§ Task to carry out: A single number is needed: how many lines of the data below contain "hexagon".

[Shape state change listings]
====

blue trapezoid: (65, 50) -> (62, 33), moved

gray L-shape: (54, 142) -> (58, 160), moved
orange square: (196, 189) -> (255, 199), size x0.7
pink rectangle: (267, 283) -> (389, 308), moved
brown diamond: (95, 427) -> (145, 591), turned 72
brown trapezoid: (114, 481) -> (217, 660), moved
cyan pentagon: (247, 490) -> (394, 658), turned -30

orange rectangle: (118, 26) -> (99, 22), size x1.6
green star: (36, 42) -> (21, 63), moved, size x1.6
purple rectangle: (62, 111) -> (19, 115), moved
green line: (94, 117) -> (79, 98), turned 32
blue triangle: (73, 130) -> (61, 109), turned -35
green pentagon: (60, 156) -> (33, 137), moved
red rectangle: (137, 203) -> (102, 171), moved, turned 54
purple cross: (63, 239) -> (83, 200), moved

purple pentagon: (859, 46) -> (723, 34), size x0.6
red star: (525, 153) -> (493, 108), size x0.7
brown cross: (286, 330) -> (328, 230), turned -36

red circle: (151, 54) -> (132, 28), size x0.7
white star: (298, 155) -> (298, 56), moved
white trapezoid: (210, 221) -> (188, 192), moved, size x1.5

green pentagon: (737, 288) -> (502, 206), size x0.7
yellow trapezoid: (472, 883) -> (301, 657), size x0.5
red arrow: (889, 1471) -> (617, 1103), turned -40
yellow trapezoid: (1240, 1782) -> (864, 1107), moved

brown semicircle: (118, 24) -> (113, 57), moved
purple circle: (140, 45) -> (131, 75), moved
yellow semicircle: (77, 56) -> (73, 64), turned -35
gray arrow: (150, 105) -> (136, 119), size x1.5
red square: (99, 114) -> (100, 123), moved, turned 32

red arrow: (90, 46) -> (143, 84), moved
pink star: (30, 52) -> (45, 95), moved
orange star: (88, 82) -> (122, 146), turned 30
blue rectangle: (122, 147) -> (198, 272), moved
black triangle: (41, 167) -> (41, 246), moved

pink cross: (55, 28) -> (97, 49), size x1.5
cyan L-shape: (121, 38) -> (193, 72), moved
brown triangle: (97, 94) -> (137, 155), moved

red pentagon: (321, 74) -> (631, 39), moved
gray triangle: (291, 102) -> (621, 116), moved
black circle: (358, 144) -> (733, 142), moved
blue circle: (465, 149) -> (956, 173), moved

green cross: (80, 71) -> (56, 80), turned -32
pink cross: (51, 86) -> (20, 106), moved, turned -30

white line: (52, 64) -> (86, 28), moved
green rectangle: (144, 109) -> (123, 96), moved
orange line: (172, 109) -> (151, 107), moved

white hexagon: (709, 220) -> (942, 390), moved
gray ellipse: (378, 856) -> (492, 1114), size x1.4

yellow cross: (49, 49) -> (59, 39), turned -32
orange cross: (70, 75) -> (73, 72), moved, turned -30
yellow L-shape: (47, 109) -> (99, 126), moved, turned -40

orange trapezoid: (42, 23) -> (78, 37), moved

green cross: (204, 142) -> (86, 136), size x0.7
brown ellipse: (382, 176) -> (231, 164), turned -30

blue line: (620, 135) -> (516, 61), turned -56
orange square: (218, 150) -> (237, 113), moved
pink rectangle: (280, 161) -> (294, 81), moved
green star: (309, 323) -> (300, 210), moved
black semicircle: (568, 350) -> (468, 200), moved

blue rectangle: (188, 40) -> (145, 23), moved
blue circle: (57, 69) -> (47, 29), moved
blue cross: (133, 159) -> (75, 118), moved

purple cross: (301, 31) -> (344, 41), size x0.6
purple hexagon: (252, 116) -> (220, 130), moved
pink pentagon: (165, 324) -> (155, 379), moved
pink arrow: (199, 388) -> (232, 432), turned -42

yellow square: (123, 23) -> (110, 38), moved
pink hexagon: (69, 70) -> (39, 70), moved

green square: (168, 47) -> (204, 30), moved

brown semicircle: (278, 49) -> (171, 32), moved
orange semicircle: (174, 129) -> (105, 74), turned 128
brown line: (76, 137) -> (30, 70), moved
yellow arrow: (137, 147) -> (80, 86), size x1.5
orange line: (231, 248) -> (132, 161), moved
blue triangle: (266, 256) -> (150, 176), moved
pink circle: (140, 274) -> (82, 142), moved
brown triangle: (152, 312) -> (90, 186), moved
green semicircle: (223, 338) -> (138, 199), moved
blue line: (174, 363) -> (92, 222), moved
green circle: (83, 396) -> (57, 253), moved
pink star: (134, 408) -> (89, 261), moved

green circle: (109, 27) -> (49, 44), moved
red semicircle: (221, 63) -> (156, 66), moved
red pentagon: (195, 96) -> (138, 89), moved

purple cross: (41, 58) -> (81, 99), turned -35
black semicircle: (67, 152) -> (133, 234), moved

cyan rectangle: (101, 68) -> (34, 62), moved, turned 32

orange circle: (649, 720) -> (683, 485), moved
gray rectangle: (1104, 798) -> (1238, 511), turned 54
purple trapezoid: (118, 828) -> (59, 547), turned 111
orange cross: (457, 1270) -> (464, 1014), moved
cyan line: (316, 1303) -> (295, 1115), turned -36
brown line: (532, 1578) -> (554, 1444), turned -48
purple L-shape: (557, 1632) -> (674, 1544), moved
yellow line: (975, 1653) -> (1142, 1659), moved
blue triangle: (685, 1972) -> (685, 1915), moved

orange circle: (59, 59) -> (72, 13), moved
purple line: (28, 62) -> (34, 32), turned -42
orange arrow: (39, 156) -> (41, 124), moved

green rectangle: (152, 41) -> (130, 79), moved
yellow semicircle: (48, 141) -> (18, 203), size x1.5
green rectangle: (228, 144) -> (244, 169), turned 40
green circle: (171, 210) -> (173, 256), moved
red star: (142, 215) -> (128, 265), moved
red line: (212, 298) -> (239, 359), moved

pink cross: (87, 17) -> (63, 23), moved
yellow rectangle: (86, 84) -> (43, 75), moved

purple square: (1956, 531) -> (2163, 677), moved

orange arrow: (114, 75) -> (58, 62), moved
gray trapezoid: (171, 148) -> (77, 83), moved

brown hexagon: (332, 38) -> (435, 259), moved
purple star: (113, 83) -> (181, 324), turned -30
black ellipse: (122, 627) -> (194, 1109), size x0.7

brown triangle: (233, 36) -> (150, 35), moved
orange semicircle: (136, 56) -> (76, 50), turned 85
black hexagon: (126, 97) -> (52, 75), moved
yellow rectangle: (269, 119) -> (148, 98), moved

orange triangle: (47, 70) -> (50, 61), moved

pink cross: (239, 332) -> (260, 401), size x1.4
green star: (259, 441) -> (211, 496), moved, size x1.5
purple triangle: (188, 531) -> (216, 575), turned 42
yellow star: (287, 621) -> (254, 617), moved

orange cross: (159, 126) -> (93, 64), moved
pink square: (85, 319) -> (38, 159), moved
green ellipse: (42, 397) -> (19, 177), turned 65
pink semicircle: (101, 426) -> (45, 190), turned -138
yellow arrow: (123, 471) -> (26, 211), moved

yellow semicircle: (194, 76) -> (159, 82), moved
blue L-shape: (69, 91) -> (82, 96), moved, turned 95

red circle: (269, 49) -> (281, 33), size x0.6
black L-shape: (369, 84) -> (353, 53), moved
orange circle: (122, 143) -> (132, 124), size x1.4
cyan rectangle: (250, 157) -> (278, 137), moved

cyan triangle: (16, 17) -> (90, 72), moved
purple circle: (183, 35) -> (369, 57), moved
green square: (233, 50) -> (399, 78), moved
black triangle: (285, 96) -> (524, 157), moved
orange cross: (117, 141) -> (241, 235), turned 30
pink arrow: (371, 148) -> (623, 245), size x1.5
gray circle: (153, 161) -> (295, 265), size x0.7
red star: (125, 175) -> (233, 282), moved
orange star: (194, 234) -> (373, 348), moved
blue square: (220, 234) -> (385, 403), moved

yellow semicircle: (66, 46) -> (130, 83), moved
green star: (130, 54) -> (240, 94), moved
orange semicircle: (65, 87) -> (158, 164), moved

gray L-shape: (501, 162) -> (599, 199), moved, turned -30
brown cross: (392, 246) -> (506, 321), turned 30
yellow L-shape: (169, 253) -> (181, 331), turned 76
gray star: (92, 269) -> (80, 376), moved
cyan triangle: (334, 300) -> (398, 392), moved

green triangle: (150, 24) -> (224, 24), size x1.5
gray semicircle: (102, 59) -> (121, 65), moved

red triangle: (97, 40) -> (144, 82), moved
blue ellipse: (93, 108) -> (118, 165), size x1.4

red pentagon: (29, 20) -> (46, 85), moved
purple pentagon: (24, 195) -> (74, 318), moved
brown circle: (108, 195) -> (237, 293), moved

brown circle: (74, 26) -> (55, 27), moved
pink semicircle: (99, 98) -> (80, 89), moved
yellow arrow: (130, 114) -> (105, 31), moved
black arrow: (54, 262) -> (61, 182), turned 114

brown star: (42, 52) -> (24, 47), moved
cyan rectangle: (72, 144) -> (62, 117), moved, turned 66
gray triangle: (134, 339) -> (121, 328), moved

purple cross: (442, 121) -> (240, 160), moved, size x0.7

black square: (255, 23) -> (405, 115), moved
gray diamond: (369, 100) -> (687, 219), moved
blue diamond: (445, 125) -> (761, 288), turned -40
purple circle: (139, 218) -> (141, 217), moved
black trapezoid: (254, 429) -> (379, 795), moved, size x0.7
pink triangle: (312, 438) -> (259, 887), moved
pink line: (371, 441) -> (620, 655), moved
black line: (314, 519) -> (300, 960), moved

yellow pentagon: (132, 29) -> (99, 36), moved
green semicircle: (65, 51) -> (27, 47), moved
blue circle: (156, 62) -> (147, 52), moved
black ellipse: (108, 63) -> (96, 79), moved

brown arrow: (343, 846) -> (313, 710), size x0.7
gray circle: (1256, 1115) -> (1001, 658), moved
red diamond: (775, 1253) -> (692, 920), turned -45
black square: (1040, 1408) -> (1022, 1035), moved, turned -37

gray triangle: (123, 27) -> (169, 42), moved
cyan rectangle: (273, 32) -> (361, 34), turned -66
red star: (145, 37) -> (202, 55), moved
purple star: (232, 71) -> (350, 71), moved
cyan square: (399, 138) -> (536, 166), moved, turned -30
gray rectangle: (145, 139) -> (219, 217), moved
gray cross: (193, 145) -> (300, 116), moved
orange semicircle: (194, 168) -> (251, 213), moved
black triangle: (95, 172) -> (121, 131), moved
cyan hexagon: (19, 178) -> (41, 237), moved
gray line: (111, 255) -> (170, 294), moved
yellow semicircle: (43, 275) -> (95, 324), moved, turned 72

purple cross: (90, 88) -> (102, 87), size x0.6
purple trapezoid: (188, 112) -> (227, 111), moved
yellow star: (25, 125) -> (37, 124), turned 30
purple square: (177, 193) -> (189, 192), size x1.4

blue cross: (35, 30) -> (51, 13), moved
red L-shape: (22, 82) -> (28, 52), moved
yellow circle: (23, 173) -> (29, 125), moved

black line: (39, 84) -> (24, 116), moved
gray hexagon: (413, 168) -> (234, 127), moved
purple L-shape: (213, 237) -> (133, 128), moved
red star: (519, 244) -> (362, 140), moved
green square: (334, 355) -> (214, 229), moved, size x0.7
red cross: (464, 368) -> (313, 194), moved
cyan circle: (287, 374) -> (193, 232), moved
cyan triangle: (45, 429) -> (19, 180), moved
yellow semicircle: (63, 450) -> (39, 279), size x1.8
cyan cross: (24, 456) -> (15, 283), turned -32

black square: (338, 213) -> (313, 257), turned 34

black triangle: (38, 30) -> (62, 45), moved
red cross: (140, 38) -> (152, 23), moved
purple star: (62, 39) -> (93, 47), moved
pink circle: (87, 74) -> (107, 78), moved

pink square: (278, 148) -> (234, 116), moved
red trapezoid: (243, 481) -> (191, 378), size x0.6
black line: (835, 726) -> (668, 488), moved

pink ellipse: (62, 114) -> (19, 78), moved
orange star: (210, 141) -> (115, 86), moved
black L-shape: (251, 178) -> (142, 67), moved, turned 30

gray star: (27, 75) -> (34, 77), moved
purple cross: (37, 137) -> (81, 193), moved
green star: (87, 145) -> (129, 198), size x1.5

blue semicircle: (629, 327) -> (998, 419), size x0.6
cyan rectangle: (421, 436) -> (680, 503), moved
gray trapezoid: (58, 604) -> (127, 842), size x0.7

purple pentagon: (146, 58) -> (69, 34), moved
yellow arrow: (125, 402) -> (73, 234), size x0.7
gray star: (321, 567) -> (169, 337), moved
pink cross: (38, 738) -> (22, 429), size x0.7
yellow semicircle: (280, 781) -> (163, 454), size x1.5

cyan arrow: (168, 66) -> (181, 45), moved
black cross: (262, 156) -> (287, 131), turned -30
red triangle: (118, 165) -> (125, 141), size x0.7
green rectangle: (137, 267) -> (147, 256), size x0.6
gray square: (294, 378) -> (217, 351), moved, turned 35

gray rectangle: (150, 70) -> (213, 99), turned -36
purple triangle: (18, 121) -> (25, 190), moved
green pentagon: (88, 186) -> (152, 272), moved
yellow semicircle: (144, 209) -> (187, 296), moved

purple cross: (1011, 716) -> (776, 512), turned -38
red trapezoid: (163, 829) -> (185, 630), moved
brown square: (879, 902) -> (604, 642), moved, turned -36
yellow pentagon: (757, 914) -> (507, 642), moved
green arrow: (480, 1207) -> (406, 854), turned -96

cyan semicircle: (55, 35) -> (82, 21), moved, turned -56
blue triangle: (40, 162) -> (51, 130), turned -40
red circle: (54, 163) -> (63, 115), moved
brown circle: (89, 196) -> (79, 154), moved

====

§ Task response: 7